[[ GIVEN DATA open ]]

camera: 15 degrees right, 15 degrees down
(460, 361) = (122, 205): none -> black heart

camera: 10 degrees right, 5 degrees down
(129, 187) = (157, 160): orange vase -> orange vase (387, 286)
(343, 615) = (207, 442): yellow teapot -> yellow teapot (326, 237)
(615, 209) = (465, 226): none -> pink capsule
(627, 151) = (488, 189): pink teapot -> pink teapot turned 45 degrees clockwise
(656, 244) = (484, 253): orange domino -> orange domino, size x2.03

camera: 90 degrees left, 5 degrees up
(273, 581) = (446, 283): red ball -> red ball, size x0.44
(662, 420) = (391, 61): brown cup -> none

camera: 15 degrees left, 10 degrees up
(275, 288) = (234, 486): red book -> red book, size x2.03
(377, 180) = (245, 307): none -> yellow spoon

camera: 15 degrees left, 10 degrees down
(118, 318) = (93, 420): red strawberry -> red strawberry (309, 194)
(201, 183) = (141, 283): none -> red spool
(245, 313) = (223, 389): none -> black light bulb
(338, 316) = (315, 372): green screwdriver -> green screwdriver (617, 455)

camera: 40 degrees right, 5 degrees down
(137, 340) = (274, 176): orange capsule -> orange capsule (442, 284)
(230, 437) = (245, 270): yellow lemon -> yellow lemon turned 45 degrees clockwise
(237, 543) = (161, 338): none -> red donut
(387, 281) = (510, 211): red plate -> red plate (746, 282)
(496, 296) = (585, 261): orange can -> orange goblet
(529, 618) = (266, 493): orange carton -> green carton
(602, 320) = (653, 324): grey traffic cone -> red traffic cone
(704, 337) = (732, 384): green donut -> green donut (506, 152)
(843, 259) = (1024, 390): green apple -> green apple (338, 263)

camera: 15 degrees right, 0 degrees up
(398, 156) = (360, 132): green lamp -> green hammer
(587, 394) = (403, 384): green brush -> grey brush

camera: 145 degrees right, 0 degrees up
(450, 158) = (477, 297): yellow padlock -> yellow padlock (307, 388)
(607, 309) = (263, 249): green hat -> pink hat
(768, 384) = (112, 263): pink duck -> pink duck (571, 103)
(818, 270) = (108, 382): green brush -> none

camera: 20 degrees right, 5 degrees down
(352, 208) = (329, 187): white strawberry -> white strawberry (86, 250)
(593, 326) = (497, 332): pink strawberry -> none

[[ GIVEN DATA closed ]]

# PROBLEM TO WORK ON
Look for the line with "(496, 296) = (585, 261): orange" in the records above. Repeat it and each line after it exactly.

# RESPONSE FOR THIS EXERCISE
(496, 296) = (585, 261): orange can -> orange goblet
(529, 618) = (266, 493): orange carton -> green carton
(602, 320) = (653, 324): grey traffic cone -> red traffic cone
(704, 337) = (732, 384): green donut -> green donut (506, 152)
(843, 259) = (1024, 390): green apple -> green apple (338, 263)

camera: 15 degrees right, 0 degrees up
(398, 156) = (360, 132): green lamp -> green hammer
(587, 394) = (403, 384): green brush -> grey brush

camera: 145 degrees right, 0 degrees up
(450, 158) = (477, 297): yellow padlock -> yellow padlock (307, 388)
(607, 309) = (263, 249): green hat -> pink hat
(768, 384) = (112, 263): pink duck -> pink duck (571, 103)
(818, 270) = (108, 382): green brush -> none

camera: 20 degrees right, 5 degrees down
(352, 208) = (329, 187): white strawberry -> white strawberry (86, 250)
(593, 326) = (497, 332): pink strawberry -> none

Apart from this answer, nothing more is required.